How to complete this task
In the material below, list every line carrying the string "soap".

Provided data
..........

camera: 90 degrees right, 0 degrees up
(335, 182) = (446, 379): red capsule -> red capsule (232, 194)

..........

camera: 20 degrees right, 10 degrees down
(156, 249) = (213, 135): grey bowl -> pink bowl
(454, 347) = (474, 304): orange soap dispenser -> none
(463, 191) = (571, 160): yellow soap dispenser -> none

..........

Answer for this exercise
(454, 347) = (474, 304): orange soap dispenser -> none
(463, 191) = (571, 160): yellow soap dispenser -> none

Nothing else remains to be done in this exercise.